[Provided information start]
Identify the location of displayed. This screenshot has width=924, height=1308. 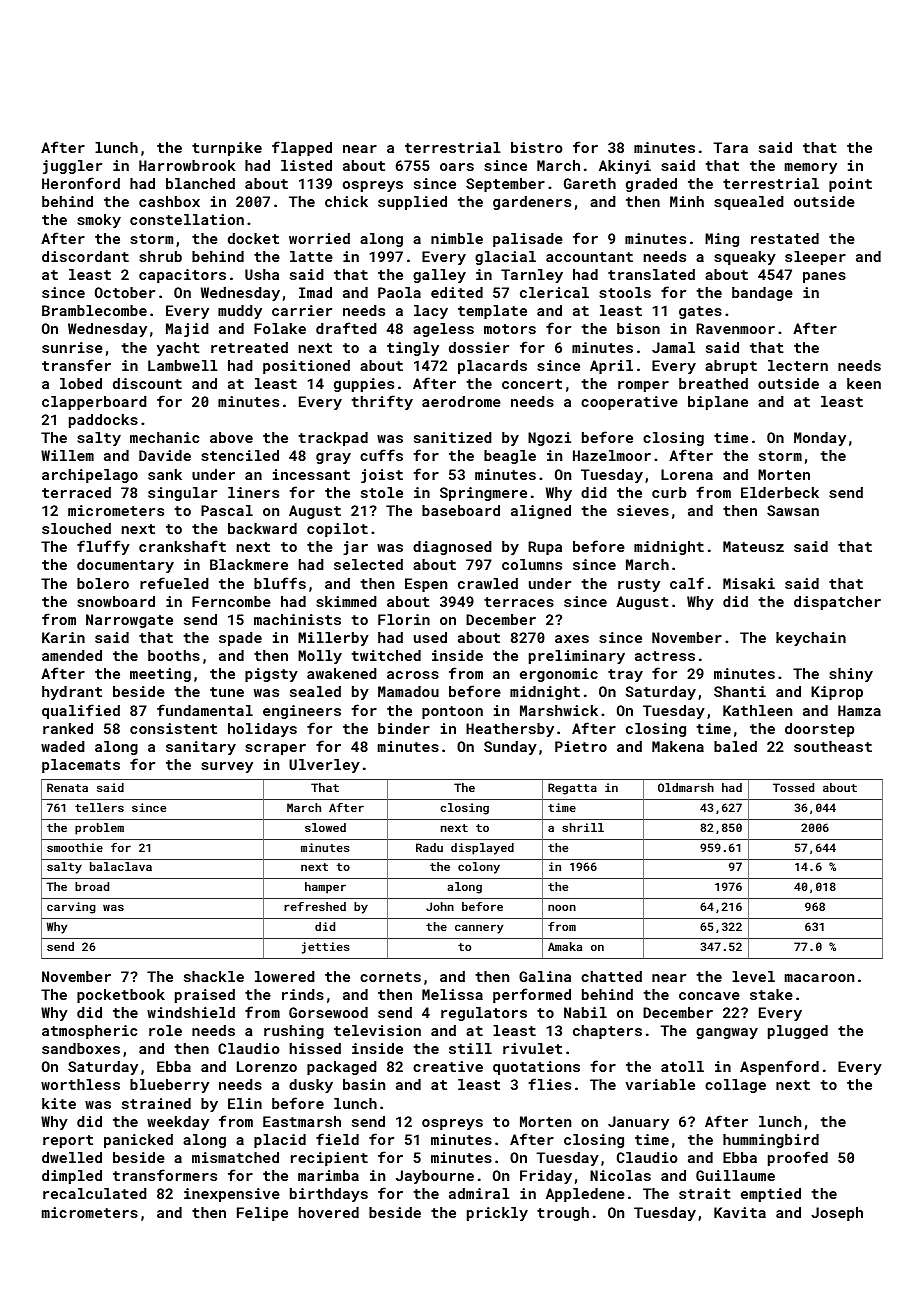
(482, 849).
[Provided information end]
[Provided information start]
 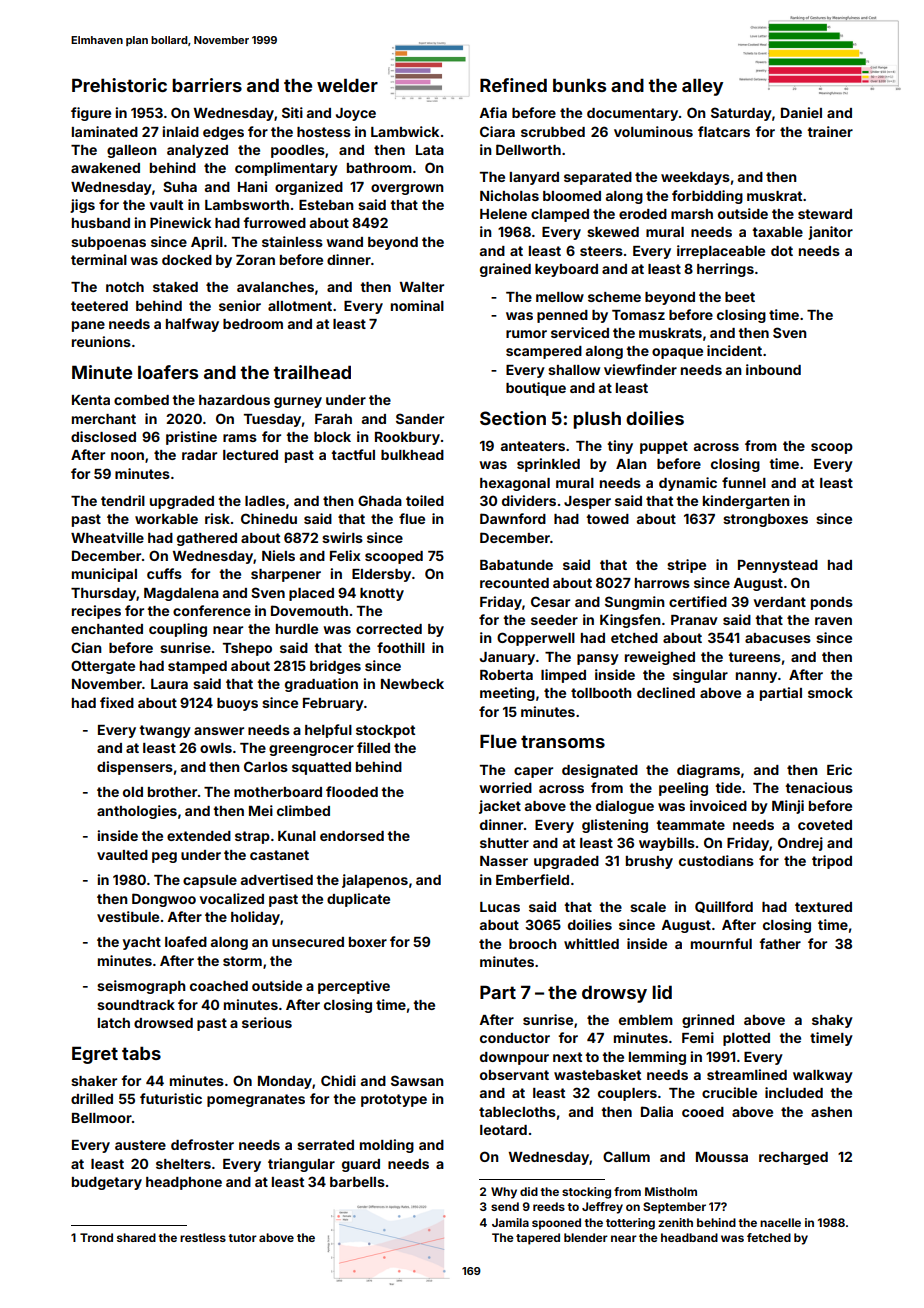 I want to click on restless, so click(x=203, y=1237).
[Provided information end]
[Provided information start]
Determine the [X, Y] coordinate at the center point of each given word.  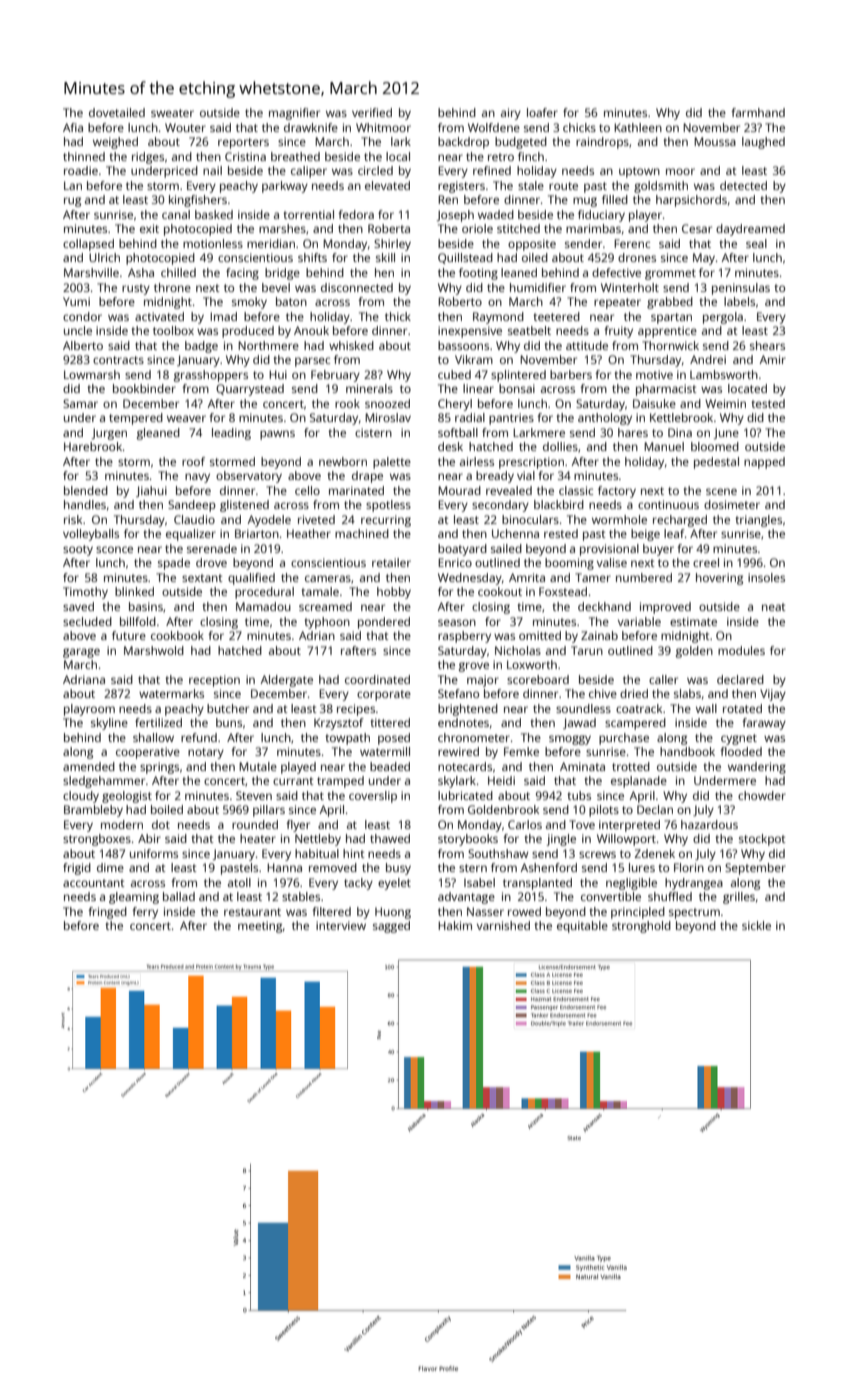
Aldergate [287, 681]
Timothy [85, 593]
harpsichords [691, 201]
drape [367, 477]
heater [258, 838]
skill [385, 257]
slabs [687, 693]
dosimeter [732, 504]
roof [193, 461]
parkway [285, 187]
[Provided information end]
# What to do
Format everything from the line containing "Identify the location" down to the line containing "(482, 849)." as a two-column CSV with the headers instruction and point. Give one row per record, put its text and its answer each in a single quoted field with line breaks turned into spaces, and leave the pictures out.

# Answer for the task
instruction,point
"Identify the location of displayed. This screenshot has width=924, height=1308.","(482, 849)."